BEGIN

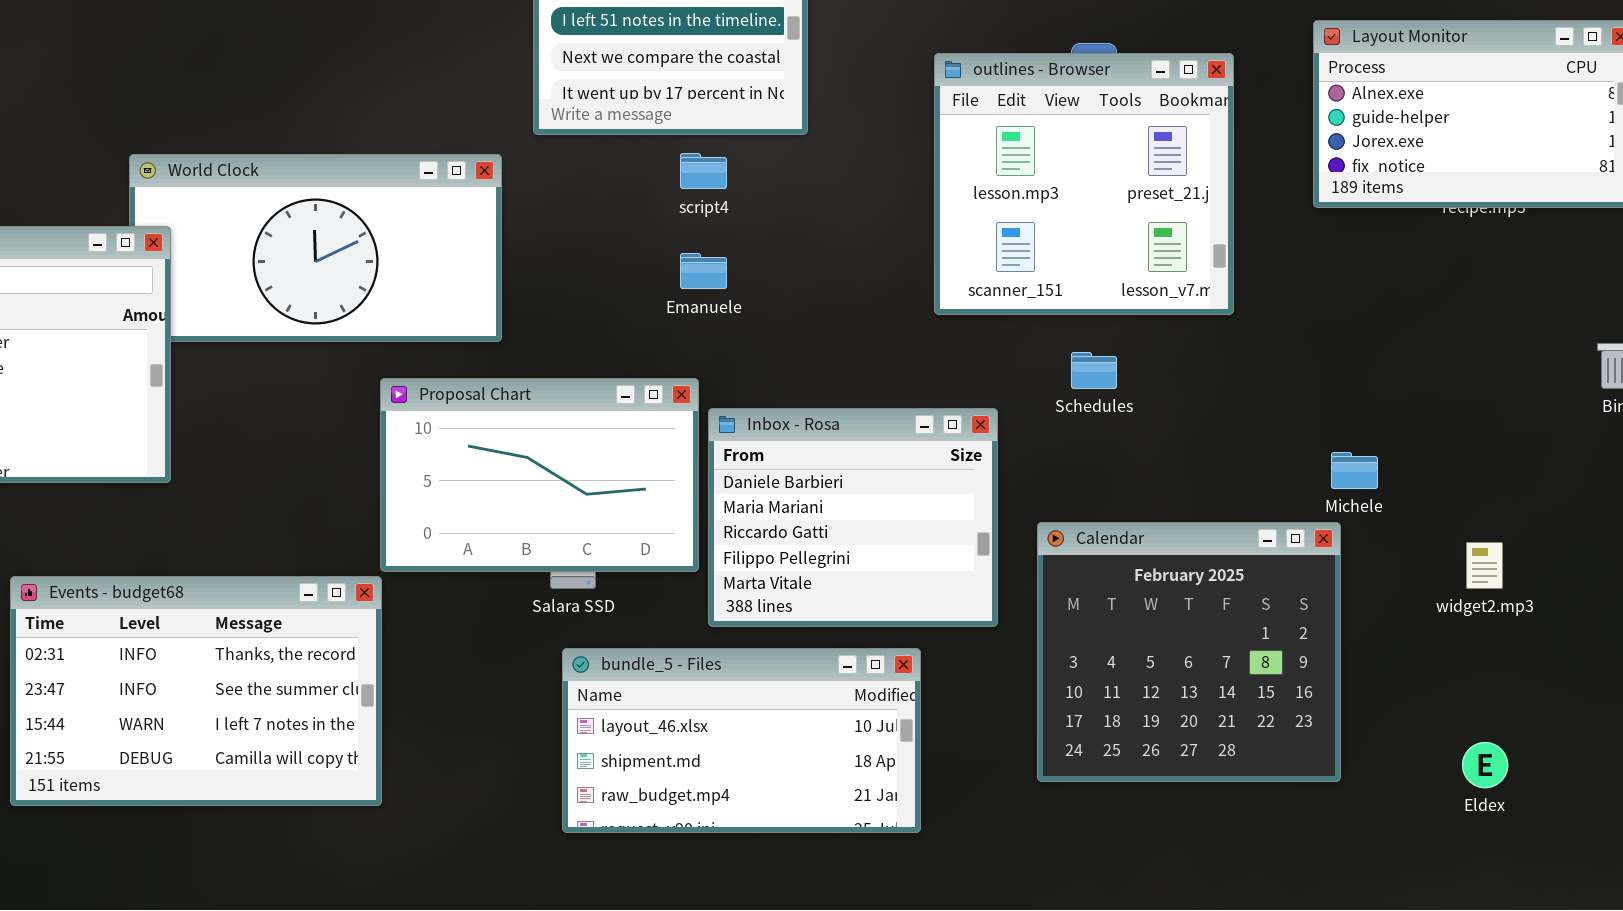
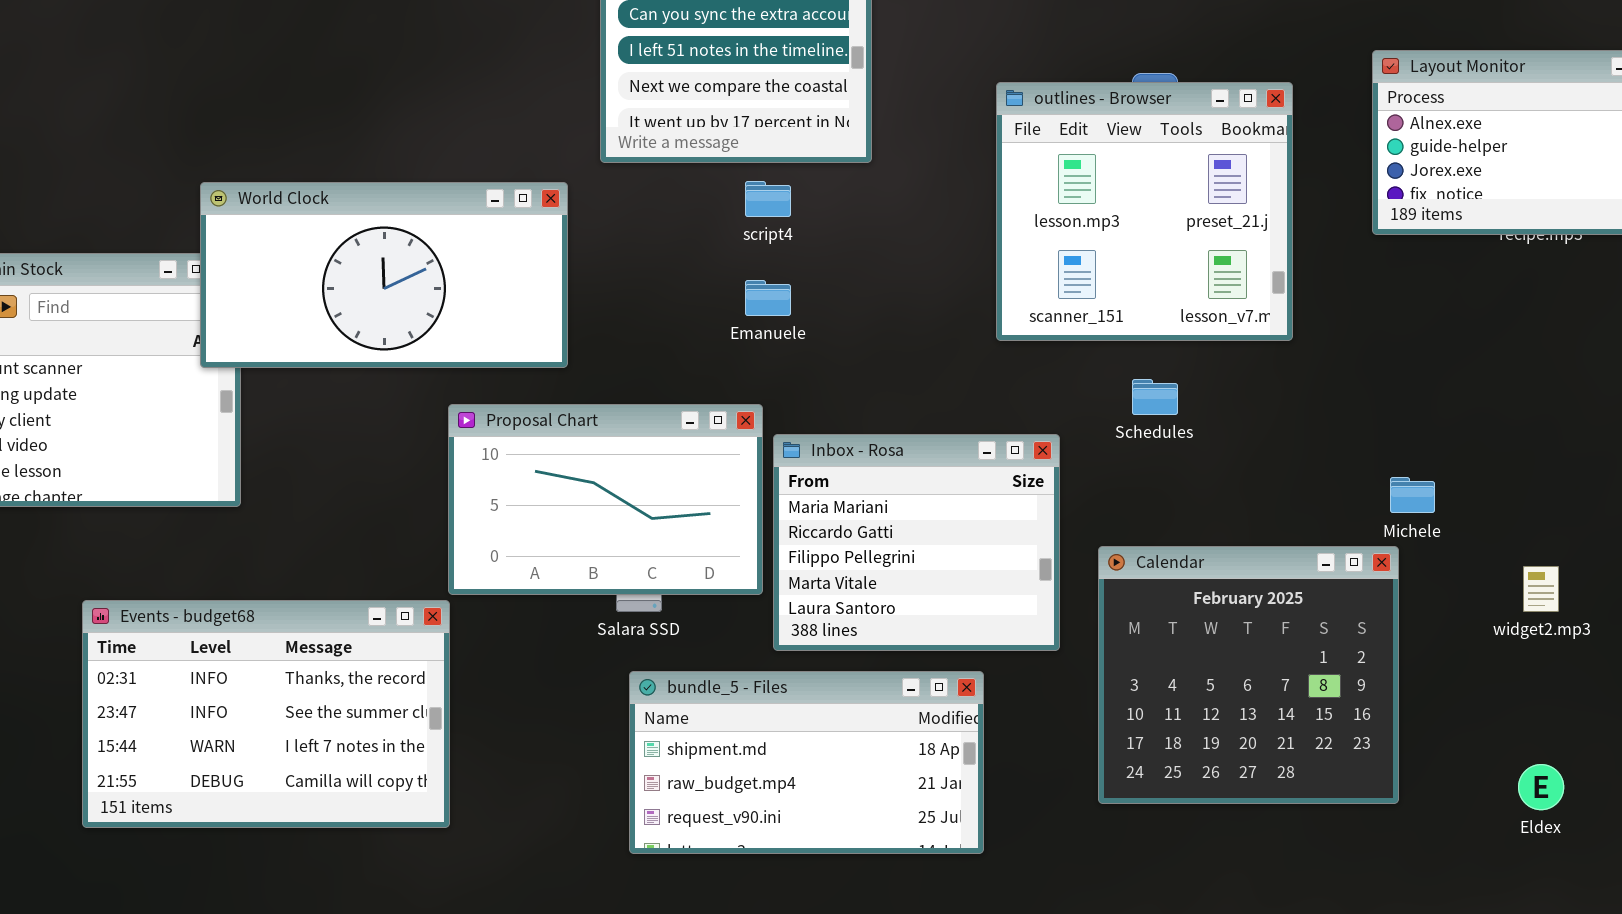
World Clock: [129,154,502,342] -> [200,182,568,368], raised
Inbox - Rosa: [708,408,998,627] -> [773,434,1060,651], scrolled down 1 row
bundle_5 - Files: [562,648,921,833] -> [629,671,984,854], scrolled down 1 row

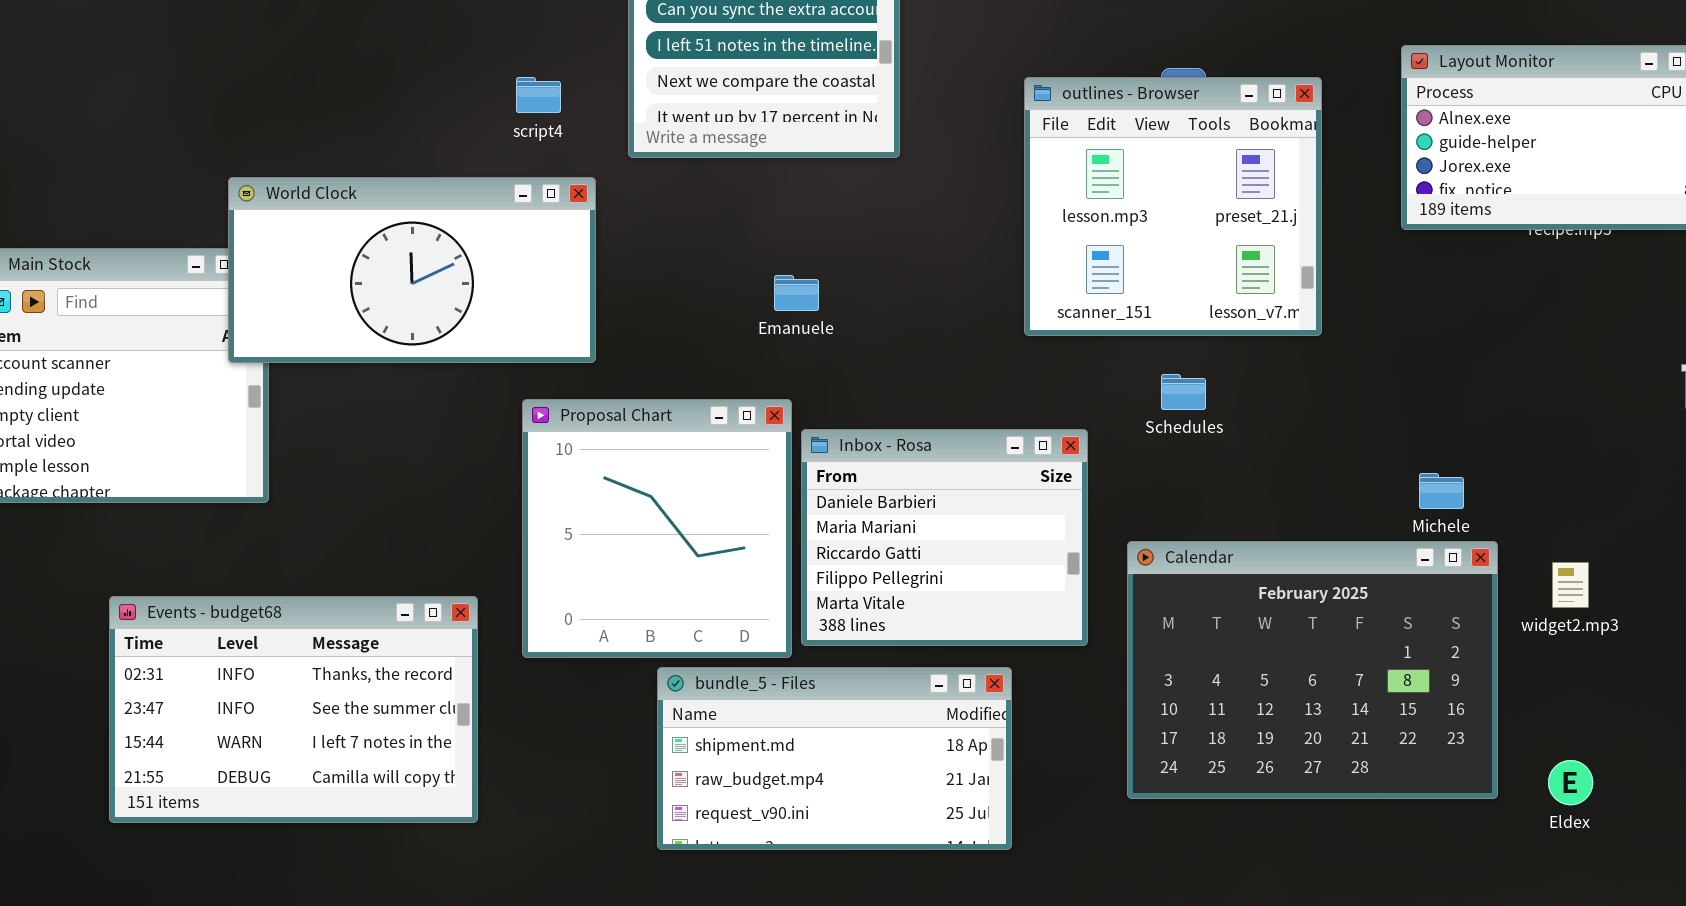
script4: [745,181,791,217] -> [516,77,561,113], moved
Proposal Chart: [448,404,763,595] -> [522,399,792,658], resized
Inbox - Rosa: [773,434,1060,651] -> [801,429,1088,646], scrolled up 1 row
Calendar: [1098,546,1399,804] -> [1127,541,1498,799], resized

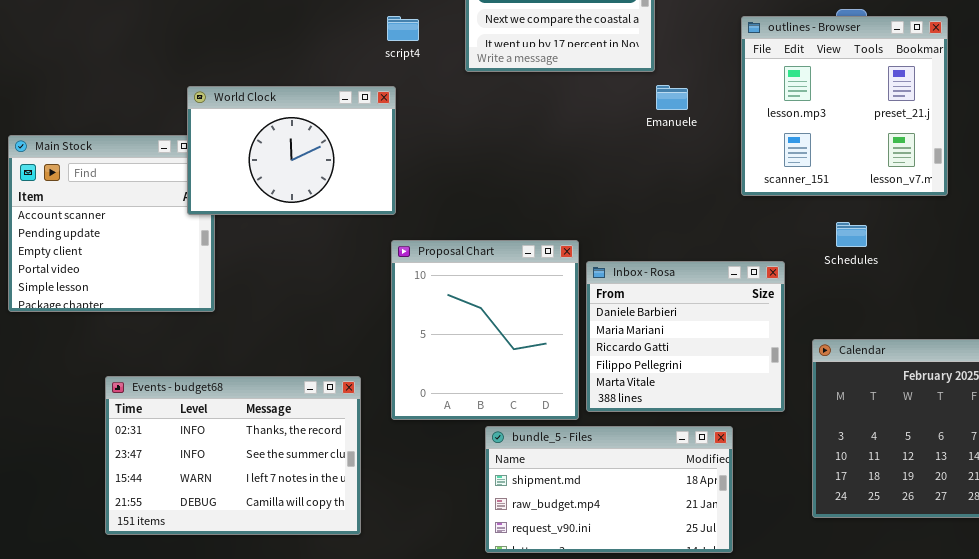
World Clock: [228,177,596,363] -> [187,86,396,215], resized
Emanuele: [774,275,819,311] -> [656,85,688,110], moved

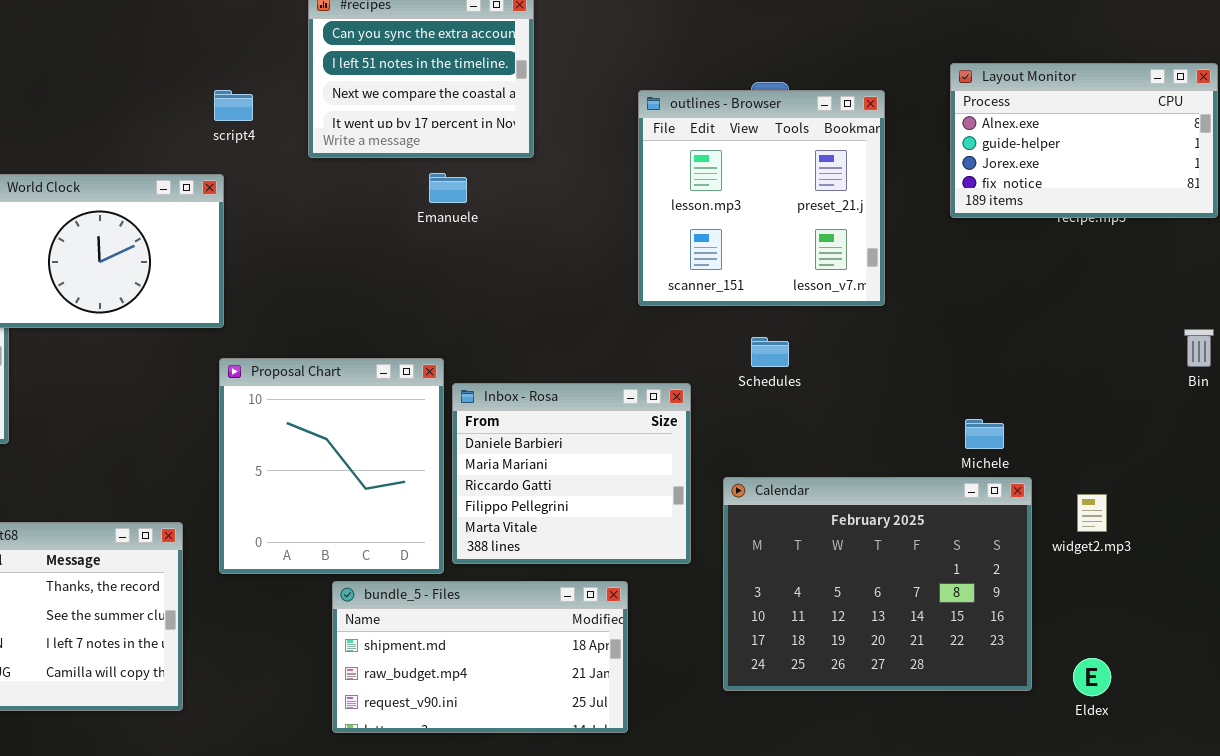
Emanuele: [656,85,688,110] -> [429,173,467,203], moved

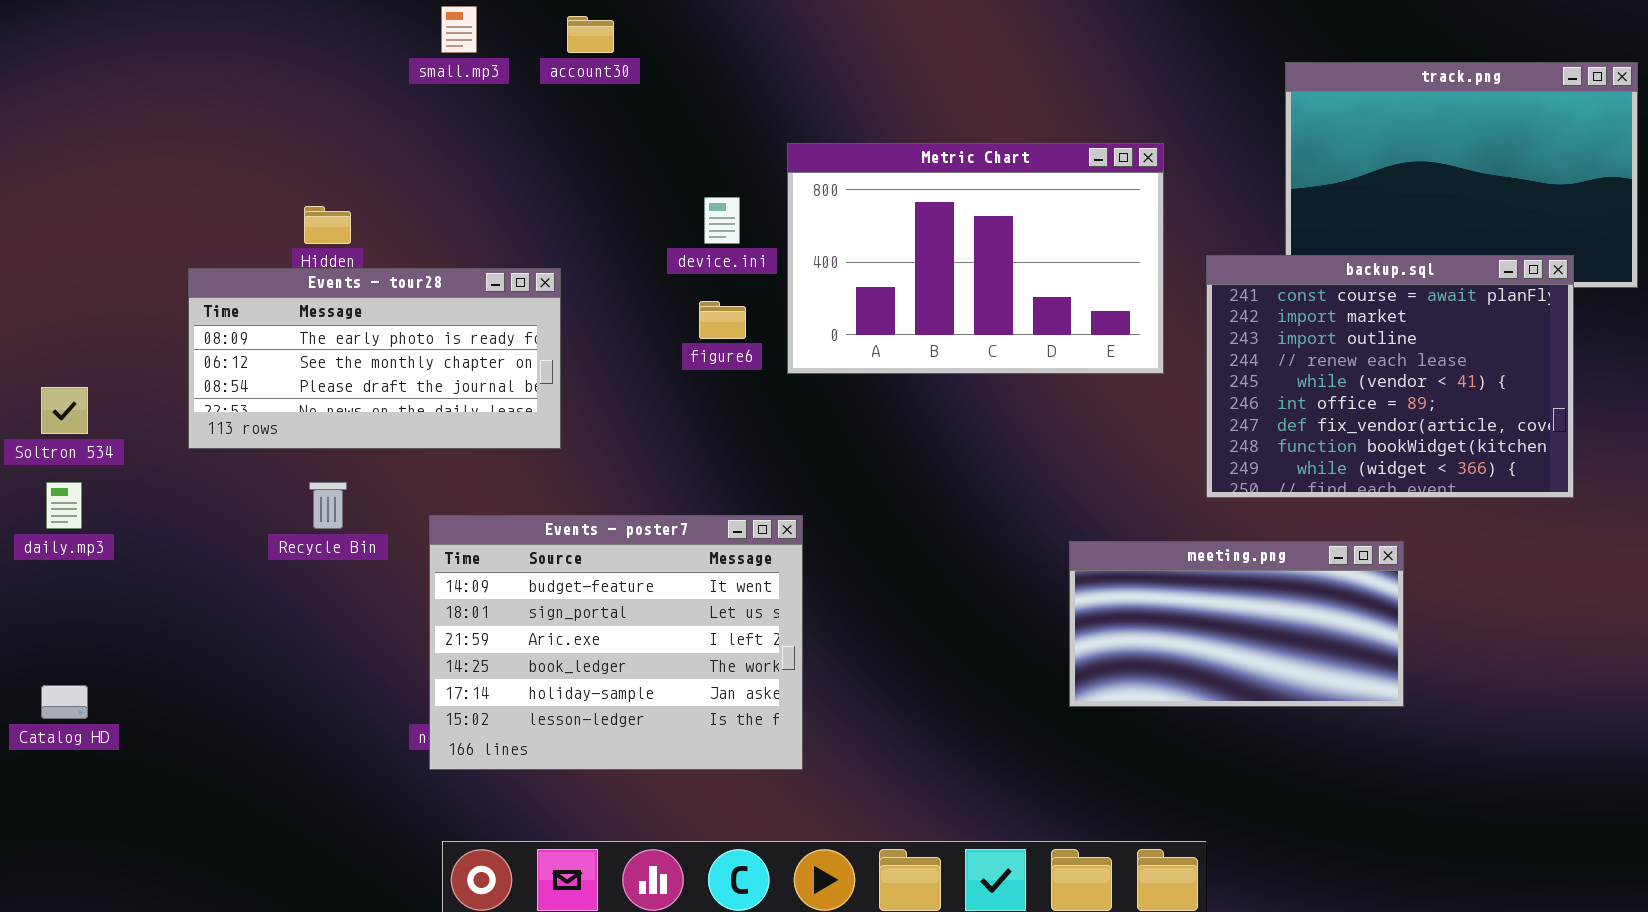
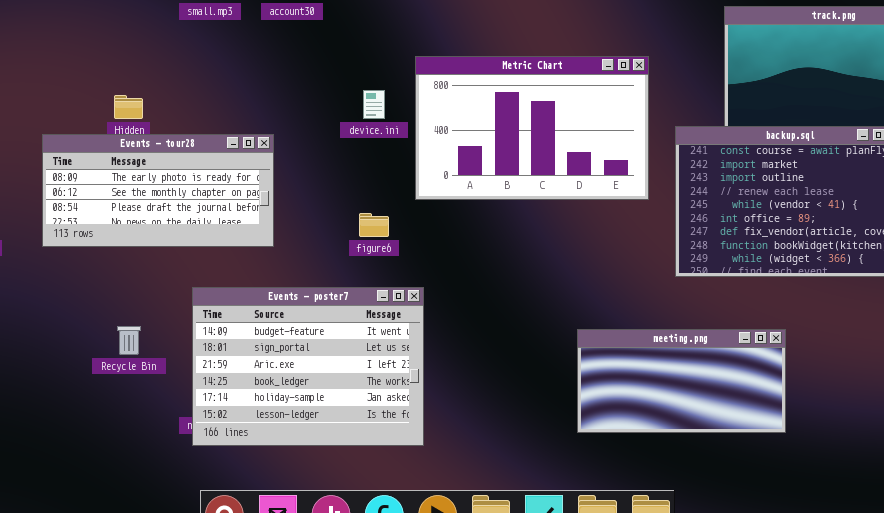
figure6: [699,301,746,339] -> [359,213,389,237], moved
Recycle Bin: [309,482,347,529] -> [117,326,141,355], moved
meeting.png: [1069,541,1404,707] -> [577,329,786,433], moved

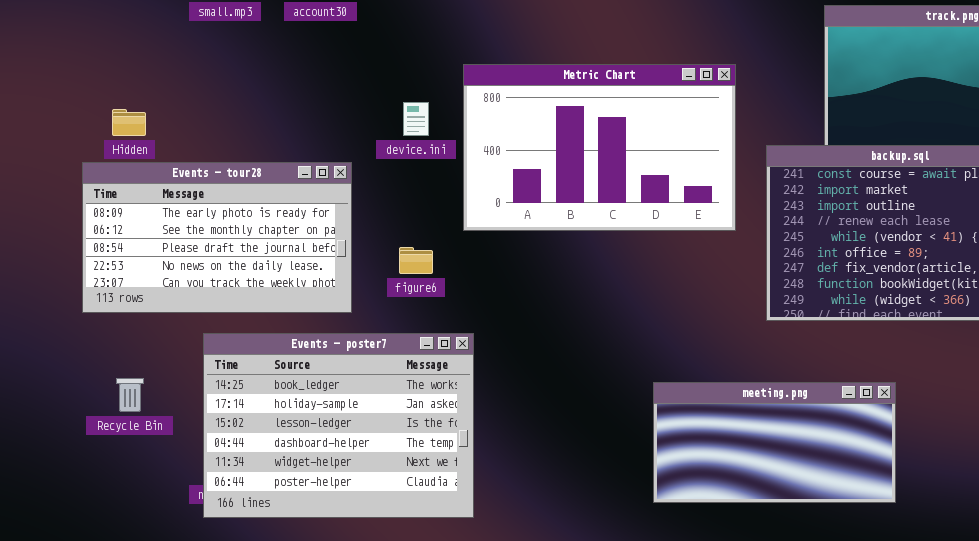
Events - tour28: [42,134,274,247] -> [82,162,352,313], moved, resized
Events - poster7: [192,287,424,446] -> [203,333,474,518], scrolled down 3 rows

END

Work task: Which of the lines above hold the word "Rosa"? Copy each one.

Expected answer:
Inbox - Rosa: [708,408,998,627] -> [773,434,1060,651], scrolled down 1 row
Inbox - Rosa: [773,434,1060,651] -> [801,429,1088,646], scrolled up 1 row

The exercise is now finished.